— WORK REQUIRED —
Your copy should hold only the lines from the one holding "Someone carried the Lampe" through the last line of the records below, both included, each exact and with no pictures.

Object matching data:
────────
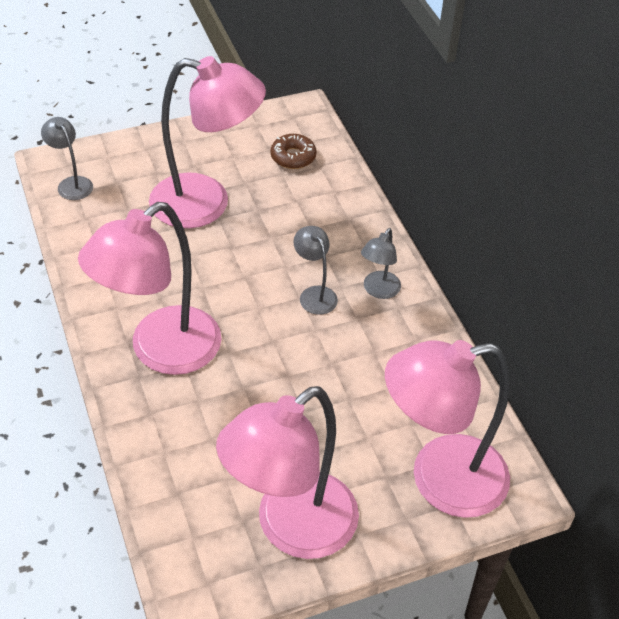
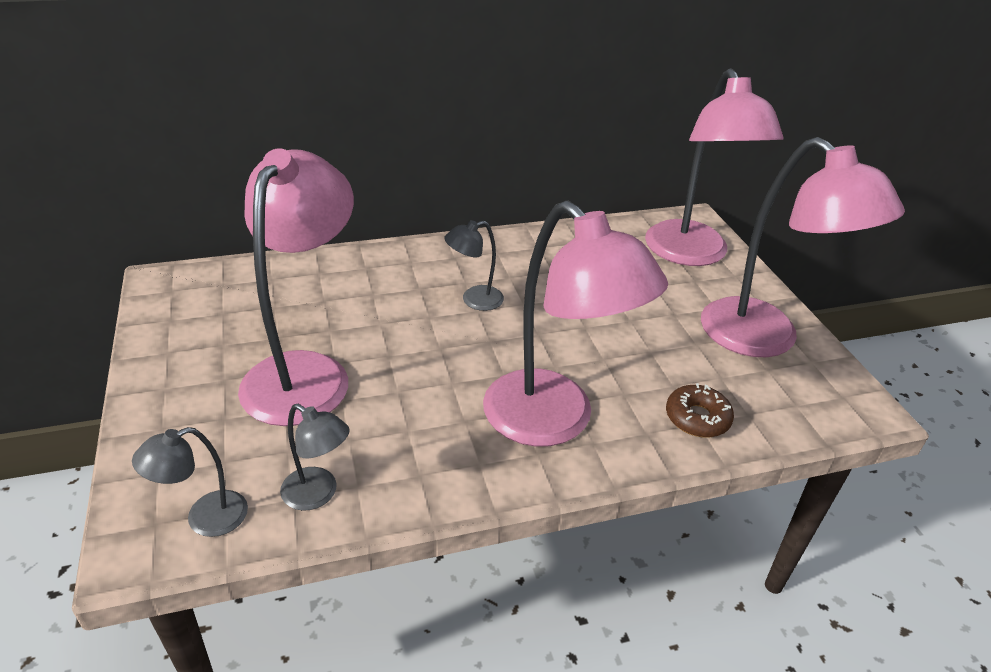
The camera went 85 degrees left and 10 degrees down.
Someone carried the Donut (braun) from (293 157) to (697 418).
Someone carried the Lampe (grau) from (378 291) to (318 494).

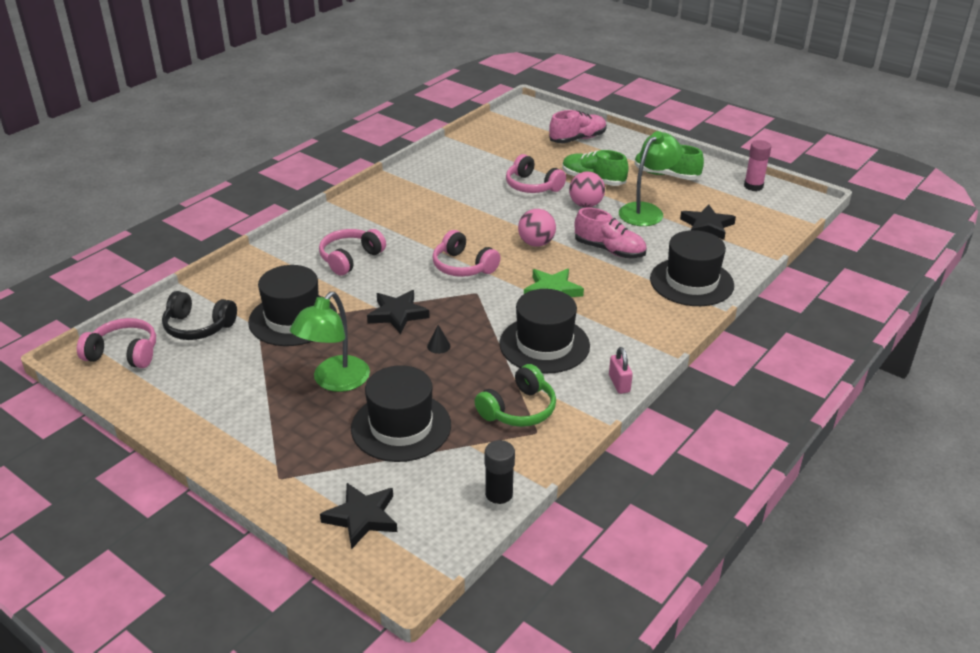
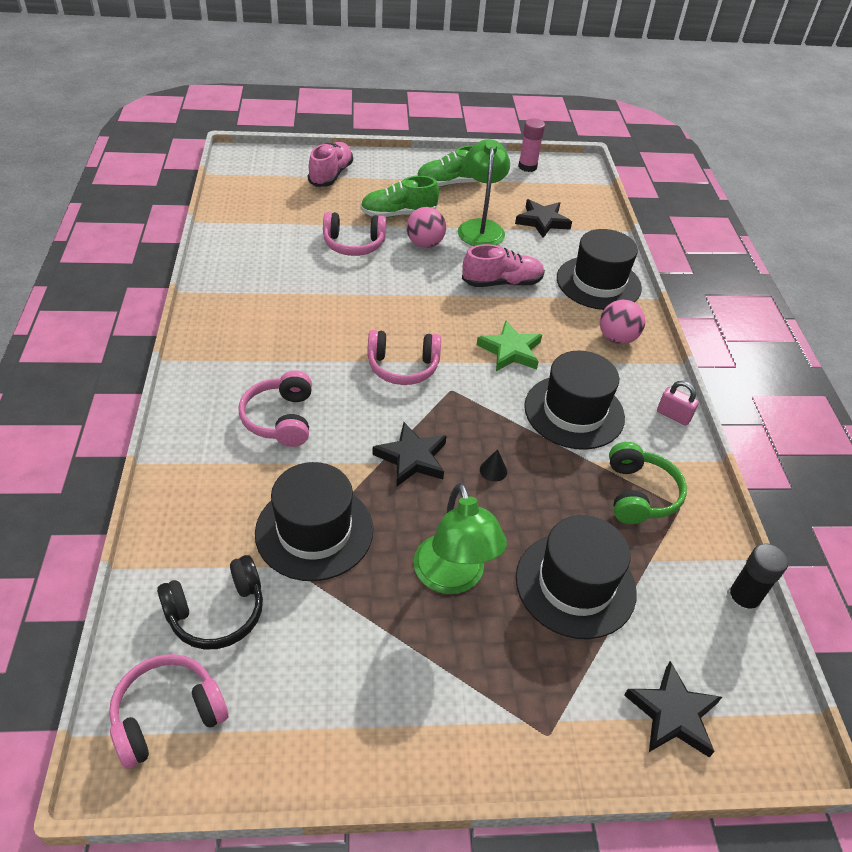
The camera went 45 degrees left and 10 degrees up.
Someone carried the Ball (rosa) from (536 243) to (617 338).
────────
— EXERCISE SOLUTION —
Someone carried the Lampe (grau) from (378 291) to (318 494).

The camera went 45 degrees left and 10 degrees up.
Someone carried the Ball (rosa) from (536 243) to (617 338).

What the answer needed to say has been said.